- Task description -
Convert every one of the entries below into a JSON list of strings, one string per line, and omit any blank lines.

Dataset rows
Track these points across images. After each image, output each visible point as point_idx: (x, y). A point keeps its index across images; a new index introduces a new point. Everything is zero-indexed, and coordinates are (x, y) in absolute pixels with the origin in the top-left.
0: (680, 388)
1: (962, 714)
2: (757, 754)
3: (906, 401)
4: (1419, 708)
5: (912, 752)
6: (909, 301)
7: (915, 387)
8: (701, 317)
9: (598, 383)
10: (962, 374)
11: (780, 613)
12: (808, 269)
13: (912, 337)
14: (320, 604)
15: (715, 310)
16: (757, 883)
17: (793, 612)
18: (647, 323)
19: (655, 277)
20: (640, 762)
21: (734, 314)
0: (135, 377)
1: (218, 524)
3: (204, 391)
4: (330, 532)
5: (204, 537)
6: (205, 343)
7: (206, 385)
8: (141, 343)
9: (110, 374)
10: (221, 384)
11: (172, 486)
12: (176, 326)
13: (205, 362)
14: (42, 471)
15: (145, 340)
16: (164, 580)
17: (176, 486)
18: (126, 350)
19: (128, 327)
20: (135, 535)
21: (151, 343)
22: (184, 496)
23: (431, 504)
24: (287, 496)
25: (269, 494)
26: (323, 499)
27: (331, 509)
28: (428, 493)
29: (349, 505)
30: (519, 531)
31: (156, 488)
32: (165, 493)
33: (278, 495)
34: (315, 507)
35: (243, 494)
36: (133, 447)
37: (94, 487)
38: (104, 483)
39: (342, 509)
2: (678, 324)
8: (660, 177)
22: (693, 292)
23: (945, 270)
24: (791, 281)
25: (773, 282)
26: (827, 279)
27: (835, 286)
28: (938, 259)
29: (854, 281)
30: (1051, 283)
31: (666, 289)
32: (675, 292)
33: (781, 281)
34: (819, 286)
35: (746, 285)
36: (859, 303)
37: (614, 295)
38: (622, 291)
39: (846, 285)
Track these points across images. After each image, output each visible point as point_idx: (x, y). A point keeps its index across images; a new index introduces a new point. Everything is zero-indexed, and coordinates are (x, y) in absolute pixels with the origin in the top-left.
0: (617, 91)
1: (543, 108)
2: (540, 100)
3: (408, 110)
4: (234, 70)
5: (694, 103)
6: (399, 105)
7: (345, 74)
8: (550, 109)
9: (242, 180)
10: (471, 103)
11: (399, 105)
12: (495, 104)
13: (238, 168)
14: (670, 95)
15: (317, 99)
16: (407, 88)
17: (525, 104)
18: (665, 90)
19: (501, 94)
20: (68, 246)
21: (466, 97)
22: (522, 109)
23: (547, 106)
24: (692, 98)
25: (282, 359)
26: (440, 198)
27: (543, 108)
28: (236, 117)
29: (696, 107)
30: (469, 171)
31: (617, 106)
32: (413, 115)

- Response -
[
  "Track these points across images. After each image, output each visible point as point_idx: (x, y). A point keeps its index across images; a new index introduces a new point. Everything is zero-indexed, and coordinates are (x, y) in absolute pixels with the origin in the top-left.",
  "0: (680, 388)",
  "1: (962, 714)",
  "2: (757, 754)",
  "3: (906, 401)",
  "4: (1419, 708)",
  "5: (912, 752)",
  "6: (909, 301)",
  "7: (915, 387)",
  "8: (701, 317)",
  "9: (598, 383)",
  "10: (962, 374)",
  "11: (780, 613)",
  "12: (808, 269)",
  "13: (912, 337)",
  "14: (320, 604)",
  "15: (715, 310)",
  "16: (757, 883)",
  "17: (793, 612)",
  "18: (647, 323)",
  "19: (655, 277)",
  "20: (640, 762)",
  "21: (734, 314)",
  "0: (135, 377)",
  "1: (218, 524)",
  "3: (204, 391)",
  "4: (330, 532)",
  "5: (204, 537)",
  "6: (205, 343)",
  "7: (206, 385)",
  "8: (141, 343)",
  "9: (110, 374)",
  "10: (221, 384)",
  "11: (172, 486)",
  "12: (176, 326)",
  "13: (205, 362)",
  "14: (42, 471)",
  "15: (145, 340)",
  "16: (164, 580)",
  "17: (176, 486)",
  "18: (126, 350)",
  "19: (128, 327)",
  "20: (135, 535)",
  "21: (151, 343)",
  "22: (184, 496)",
  "23: (431, 504)",
  "24: (287, 496)",
  "25: (269, 494)",
  "26: (323, 499)",
  "27: (331, 509)",
  "28: (428, 493)",
  "29: (349, 505)",
  "30: (519, 531)",
  "31: (156, 488)",
  "32: (165, 493)",
  "33: (278, 495)",
  "34: (315, 507)",
  "35: (243, 494)",
  "36: (133, 447)",
  "37: (94, 487)",
  "38: (104, 483)",
  "39: (342, 509)",
  "2: (678, 324)",
  "8: (660, 177)",
  "22: (693, 292)",
  "23: (945, 270)",
  "24: (791, 281)",
  "25: (773, 282)",
  "26: (827, 279)",
  "27: (835, 286)",
  "28: (938, 259)",
  "29: (854, 281)",
  "30: (1051, 283)",
  "31: (666, 289)",
  "32: (675, 292)",
  "33: (781, 281)",
  "34: (819, 286)",
  "35: (746, 285)",
  "36: (859, 303)",
  "37: (614, 295)",
  "38: (622, 291)",
  "39: (846, 285)",
  "Track these points across images. After each image, output each visible point as point_idx: (x, y). A point keeps its index across images; a new index introduces a new point. Everything is zero-indexed, and coordinates are (x, y) in absolute pixels with the origin in the top-left.",
  "0: (617, 91)",
  "1: (543, 108)",
  "2: (540, 100)",
  "3: (408, 110)",
  "4: (234, 70)",
  "5: (694, 103)",
  "6: (399, 105)",
  "7: (345, 74)",
  "8: (550, 109)",
  "9: (242, 180)",
  "10: (471, 103)",
  "11: (399, 105)",
  "12: (495, 104)",
  "13: (238, 168)",
  "14: (670, 95)",
  "15: (317, 99)",
  "16: (407, 88)",
  "17: (525, 104)",
  "18: (665, 90)",
  "19: (501, 94)",
  "20: (68, 246)",
  "21: (466, 97)",
  "22: (522, 109)",
  "23: (547, 106)",
  "24: (692, 98)",
  "25: (282, 359)",
  "26: (440, 198)",
  "27: (543, 108)",
  "28: (236, 117)",
  "29: (696, 107)",
  "30: (469, 171)",
  "31: (617, 106)",
  "32: (413, 115)"
]